PROBLEM REQUIREMENTS:
Reproduce the data below verbatim, from the line containing "I want to click on vacant" through the line containing "The black plastic laptop at center is". Omit the pictures from your answer.

EXERCISE DATA:
★ ★ ★ ★ ★

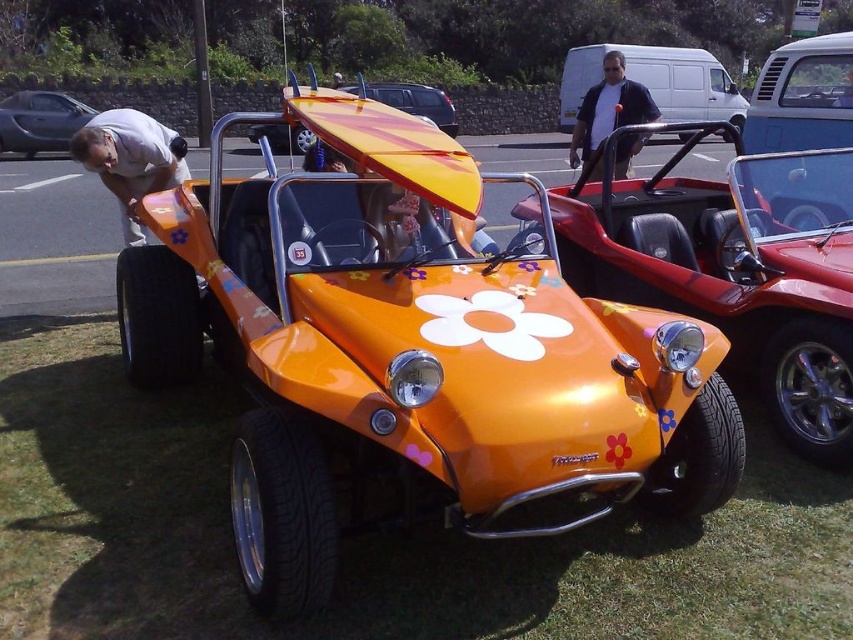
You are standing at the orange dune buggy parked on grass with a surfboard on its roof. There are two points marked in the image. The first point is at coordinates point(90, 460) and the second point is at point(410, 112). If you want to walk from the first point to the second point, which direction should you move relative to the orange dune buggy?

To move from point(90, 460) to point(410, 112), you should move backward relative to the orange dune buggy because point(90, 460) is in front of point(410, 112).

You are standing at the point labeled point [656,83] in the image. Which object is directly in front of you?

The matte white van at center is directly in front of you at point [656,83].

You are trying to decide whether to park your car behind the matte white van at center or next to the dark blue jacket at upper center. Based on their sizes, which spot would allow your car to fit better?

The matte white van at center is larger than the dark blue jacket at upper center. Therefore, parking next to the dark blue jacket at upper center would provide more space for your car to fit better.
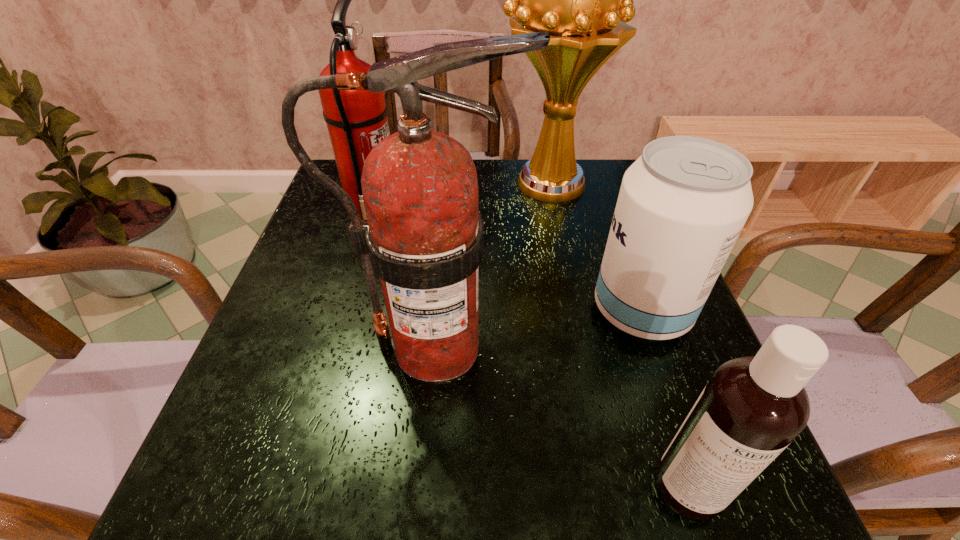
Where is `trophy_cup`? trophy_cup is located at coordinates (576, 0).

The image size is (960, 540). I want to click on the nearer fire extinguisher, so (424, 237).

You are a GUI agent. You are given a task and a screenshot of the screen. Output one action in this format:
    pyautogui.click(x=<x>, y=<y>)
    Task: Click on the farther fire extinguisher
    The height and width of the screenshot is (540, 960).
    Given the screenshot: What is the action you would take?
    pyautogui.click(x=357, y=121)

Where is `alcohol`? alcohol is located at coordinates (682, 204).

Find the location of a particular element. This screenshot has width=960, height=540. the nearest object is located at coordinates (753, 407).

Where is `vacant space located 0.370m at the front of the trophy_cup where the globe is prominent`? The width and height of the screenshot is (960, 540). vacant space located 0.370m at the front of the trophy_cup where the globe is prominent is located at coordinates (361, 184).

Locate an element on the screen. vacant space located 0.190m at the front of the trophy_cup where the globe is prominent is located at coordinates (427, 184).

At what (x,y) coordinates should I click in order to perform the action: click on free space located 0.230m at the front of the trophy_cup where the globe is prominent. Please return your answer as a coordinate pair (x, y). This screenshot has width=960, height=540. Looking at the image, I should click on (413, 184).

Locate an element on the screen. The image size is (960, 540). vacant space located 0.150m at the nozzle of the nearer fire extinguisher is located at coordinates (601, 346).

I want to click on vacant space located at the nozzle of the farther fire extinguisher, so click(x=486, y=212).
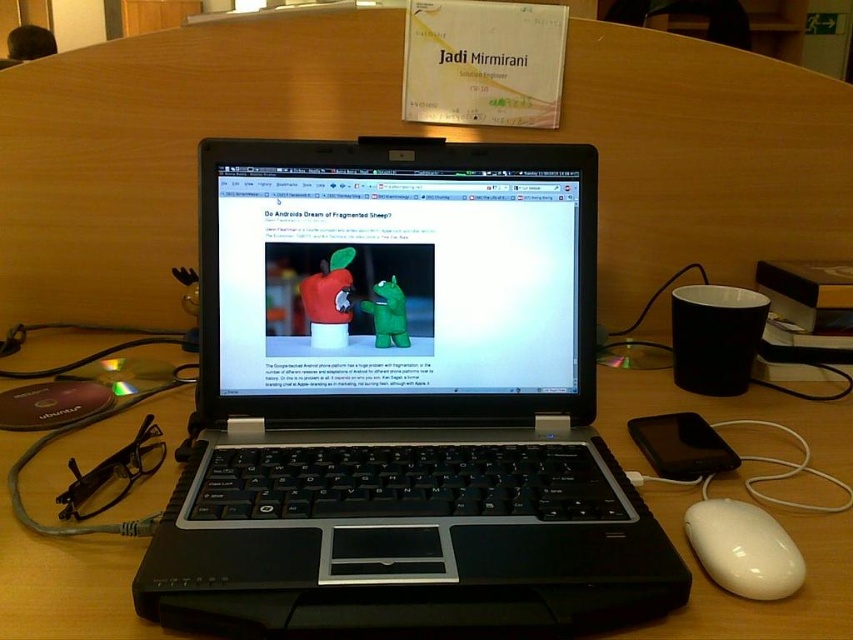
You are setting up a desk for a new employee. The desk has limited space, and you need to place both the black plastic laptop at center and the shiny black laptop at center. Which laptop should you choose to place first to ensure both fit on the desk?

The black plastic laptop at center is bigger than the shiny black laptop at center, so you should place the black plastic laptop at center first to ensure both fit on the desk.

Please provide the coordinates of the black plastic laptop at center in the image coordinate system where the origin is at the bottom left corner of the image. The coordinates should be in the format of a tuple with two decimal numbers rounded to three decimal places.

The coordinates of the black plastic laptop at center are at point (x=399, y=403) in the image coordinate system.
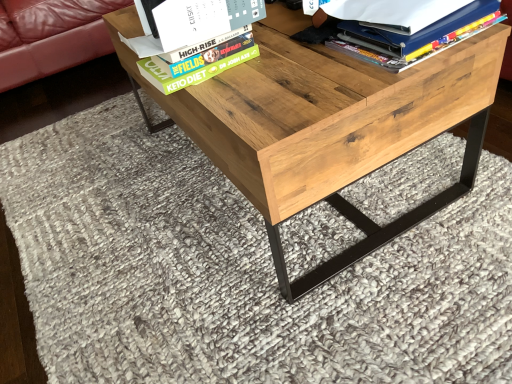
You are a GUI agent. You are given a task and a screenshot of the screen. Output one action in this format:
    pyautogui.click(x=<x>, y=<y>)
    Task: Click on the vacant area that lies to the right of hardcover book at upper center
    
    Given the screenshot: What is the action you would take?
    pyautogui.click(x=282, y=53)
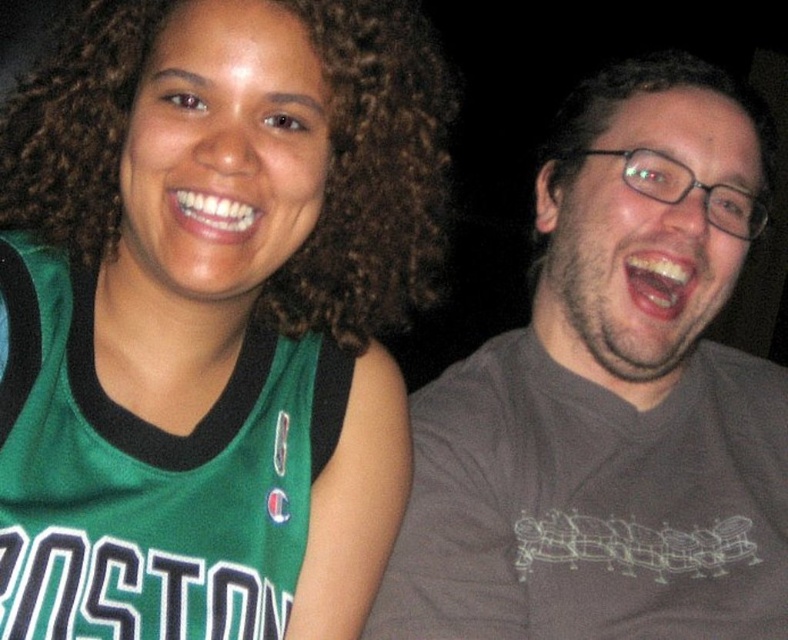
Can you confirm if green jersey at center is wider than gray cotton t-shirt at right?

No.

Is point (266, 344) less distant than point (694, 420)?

★ ★ ★ ★ ★

RESPONSE TO THIS EXERCISE:
I want to click on vacant space located at the nozzle of the farther fire extinguisher, so click(x=486, y=212).
You are setting up a desk for a new employee. The desk has limited space, and you need to place both the black plastic laptop at center and the shiny black laptop at center. Which laptop should you choose to place first to ensure both fit on the desk?

The black plastic laptop at center is bigger than the shiny black laptop at center, so you should place the black plastic laptop at center first to ensure both fit on the desk.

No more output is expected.